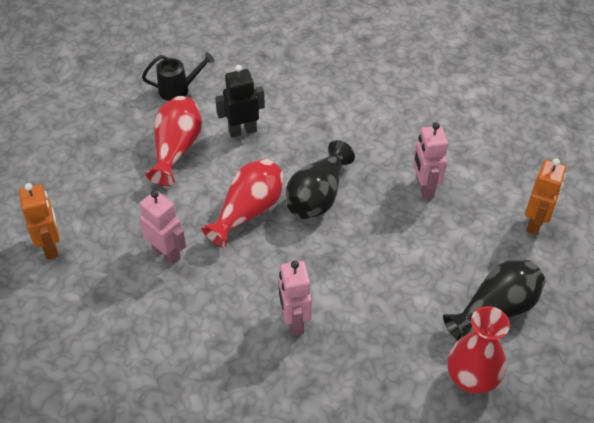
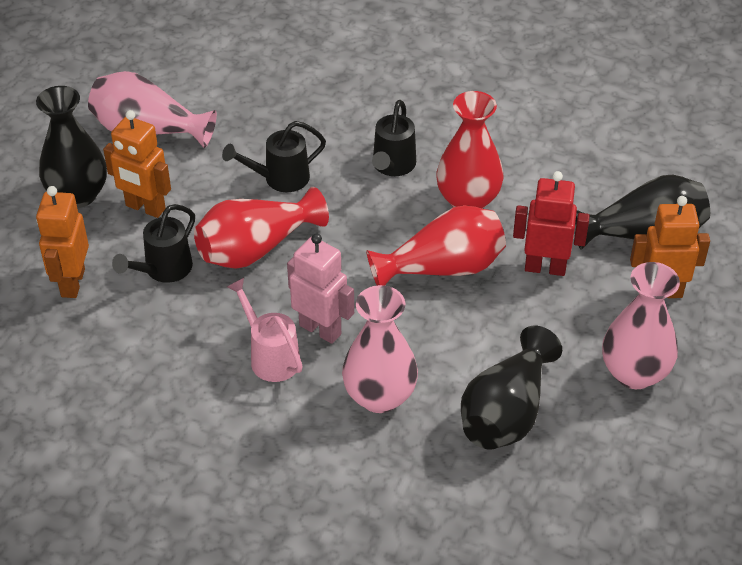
black robot: 1 -> 0
black vase: 2 -> 3
black watering can: 1 -> 3
orange robot: 2 -> 3
pink robot: 3 -> 1
pink vase: 0 -> 3
pink watering can: 0 -> 1
red robot: 0 -> 1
********
**WHAT IS NEEDED**.
Could you filter the entries above for lines holding the string "pink" and copy them?

**RESULT**.
pink robot: 3 -> 1
pink vase: 0 -> 3
pink watering can: 0 -> 1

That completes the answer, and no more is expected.